▶ _PROBLEM TO WORK ON_
Whenever a line in the entries below contains the string "orange", copy that line.

▶ _EXTRACTED RECORDS_
--

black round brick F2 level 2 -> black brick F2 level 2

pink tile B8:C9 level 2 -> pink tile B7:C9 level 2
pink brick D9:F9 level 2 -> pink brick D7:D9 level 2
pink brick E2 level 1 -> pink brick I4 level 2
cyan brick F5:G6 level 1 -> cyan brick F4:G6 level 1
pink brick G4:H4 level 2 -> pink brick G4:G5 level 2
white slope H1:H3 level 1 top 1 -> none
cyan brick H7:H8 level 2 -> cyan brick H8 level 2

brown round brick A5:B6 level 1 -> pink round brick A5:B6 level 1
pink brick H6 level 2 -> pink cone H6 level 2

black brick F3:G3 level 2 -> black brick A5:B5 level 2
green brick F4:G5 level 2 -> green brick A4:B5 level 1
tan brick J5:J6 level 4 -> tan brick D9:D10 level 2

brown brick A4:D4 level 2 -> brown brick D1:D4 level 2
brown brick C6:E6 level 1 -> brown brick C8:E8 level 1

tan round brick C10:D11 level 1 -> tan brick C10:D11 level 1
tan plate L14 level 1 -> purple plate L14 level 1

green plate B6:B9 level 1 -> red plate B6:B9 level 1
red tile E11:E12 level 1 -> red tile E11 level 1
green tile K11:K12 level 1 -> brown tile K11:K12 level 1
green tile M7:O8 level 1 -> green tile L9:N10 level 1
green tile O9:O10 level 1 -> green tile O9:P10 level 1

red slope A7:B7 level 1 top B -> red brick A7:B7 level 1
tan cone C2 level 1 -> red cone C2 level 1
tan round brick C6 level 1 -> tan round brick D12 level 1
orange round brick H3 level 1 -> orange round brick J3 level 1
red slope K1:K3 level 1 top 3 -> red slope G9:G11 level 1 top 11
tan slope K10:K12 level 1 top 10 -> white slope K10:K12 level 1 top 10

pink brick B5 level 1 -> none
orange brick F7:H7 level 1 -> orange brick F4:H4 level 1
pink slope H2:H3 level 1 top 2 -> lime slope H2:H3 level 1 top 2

--

▶ _RESPONSE_
orange round brick H3 level 1 -> orange round brick J3 level 1
orange brick F7:H7 level 1 -> orange brick F4:H4 level 1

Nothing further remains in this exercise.